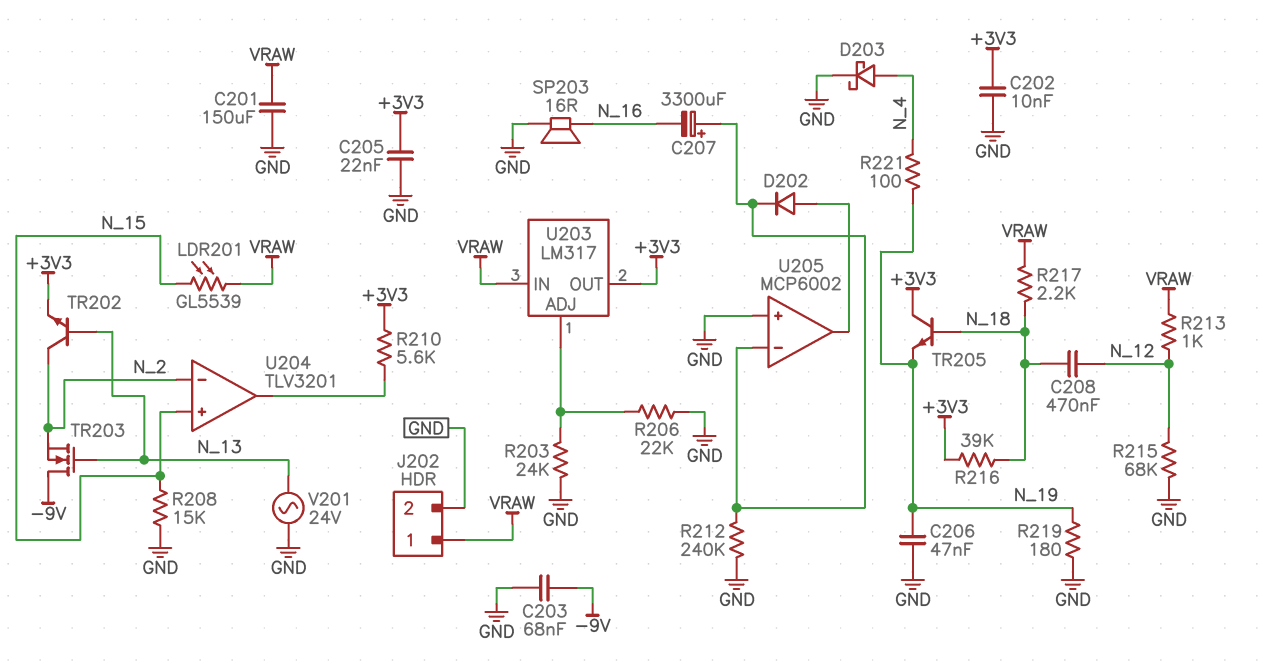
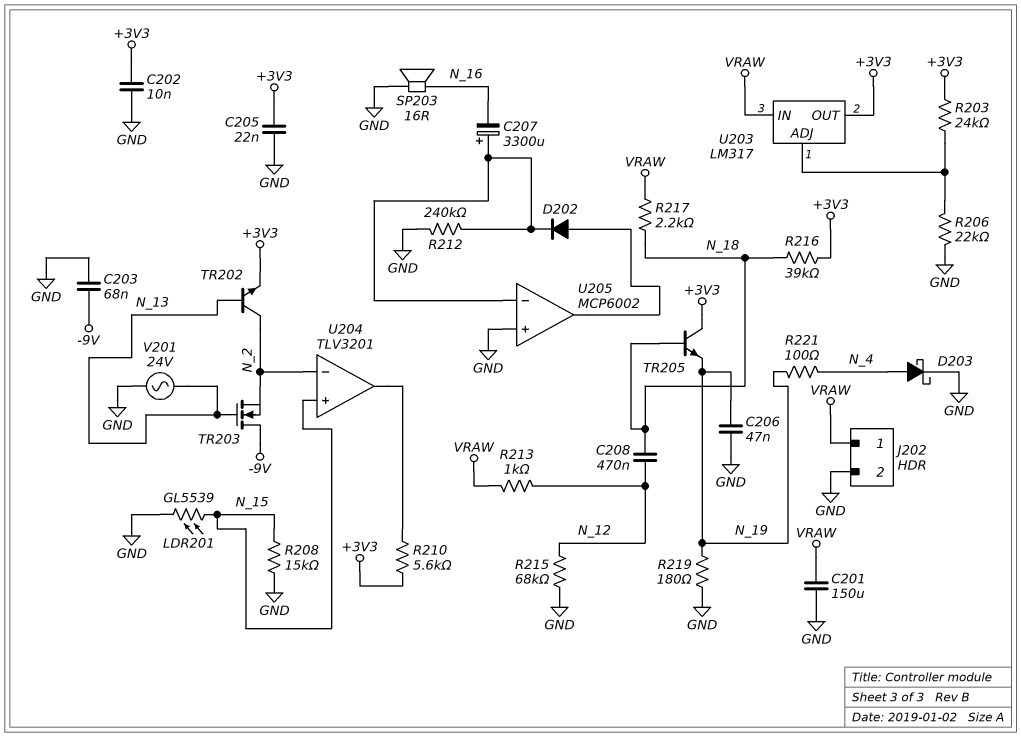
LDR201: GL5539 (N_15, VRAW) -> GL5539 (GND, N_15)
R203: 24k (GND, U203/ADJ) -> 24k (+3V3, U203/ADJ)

...

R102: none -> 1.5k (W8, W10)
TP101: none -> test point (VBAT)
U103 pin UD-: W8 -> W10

**What the exercise asks:** Above are the records; from them, give again exactly the lines from the one containing "R102: none -> 1.5k (W8, W10)" through the one containing "U103 pin UD-: W8 -> W10", both included.

**Solution below:**
R102: none -> 1.5k (W8, W10)
TP101: none -> test point (VBAT)
U103 pin UD-: W8 -> W10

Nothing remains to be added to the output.